## Brief
Copy, word for word, each line of the data below from the first through the line containing "Someone carried the bright orange bottle", and stop there.

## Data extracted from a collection
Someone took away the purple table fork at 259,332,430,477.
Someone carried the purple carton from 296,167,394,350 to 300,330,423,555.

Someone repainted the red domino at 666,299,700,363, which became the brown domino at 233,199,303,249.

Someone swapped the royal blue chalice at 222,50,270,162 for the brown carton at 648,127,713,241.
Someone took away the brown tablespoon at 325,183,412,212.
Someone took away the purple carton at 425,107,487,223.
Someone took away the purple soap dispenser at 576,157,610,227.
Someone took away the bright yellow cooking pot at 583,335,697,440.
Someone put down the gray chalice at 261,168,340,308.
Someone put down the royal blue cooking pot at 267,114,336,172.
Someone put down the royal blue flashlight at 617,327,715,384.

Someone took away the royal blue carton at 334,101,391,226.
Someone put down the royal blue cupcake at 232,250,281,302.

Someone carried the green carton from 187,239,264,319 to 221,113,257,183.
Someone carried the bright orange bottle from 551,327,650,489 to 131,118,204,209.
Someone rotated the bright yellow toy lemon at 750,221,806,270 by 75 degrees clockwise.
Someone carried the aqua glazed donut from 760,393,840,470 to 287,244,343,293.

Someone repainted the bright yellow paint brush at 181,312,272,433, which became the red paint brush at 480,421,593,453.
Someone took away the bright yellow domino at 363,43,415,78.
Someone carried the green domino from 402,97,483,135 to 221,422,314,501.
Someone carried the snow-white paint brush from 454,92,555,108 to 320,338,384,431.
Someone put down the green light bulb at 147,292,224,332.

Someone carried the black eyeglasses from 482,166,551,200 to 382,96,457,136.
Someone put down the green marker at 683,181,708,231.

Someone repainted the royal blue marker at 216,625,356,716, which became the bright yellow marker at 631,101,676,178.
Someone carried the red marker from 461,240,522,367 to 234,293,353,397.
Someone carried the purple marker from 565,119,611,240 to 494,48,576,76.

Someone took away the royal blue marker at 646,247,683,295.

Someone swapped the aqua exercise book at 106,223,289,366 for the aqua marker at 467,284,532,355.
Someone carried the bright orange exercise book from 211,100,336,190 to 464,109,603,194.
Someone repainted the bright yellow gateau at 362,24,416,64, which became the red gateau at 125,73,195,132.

## Result below
Someone took away the purple table fork at 259,332,430,477.
Someone carried the purple carton from 296,167,394,350 to 300,330,423,555.

Someone repainted the red domino at 666,299,700,363, which became the brown domino at 233,199,303,249.

Someone swapped the royal blue chalice at 222,50,270,162 for the brown carton at 648,127,713,241.
Someone took away the brown tablespoon at 325,183,412,212.
Someone took away the purple carton at 425,107,487,223.
Someone took away the purple soap dispenser at 576,157,610,227.
Someone took away the bright yellow cooking pot at 583,335,697,440.
Someone put down the gray chalice at 261,168,340,308.
Someone put down the royal blue cooking pot at 267,114,336,172.
Someone put down the royal blue flashlight at 617,327,715,384.

Someone took away the royal blue carton at 334,101,391,226.
Someone put down the royal blue cupcake at 232,250,281,302.

Someone carried the green carton from 187,239,264,319 to 221,113,257,183.
Someone carried the bright orange bottle from 551,327,650,489 to 131,118,204,209.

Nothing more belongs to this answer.